# Task requirements
Find every line in the entries that holds the string "NAND" and report it.

[Excerpts from a dataset]
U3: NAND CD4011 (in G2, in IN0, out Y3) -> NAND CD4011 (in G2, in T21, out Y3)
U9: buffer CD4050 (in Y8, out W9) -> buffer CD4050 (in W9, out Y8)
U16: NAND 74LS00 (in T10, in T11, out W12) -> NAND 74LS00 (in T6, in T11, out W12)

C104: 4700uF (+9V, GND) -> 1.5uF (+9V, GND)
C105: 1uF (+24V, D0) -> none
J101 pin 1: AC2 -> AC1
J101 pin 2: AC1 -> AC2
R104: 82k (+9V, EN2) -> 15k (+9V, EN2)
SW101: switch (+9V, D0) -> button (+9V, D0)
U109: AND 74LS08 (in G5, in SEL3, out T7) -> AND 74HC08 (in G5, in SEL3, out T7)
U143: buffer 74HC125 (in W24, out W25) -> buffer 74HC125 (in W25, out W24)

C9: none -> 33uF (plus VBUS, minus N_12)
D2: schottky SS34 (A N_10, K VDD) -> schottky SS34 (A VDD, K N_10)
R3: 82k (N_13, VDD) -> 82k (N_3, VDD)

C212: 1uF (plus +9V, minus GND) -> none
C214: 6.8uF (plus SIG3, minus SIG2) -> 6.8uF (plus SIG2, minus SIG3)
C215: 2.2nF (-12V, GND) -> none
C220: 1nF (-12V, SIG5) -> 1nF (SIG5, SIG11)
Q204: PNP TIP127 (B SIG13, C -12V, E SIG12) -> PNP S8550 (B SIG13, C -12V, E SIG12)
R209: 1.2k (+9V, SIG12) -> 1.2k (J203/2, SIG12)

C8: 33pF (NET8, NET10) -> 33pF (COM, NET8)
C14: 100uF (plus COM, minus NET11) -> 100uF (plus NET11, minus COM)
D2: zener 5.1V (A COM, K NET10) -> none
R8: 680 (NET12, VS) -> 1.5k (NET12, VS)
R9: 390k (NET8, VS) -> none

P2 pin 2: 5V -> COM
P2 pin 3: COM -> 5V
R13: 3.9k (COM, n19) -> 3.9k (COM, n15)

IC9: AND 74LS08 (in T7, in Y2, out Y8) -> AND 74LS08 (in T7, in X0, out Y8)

# Answer below
U3: NAND CD4011 (in G2, in IN0, out Y3) -> NAND CD4011 (in G2, in T21, out Y3)
U16: NAND 74LS00 (in T10, in T11, out W12) -> NAND 74LS00 (in T6, in T11, out W12)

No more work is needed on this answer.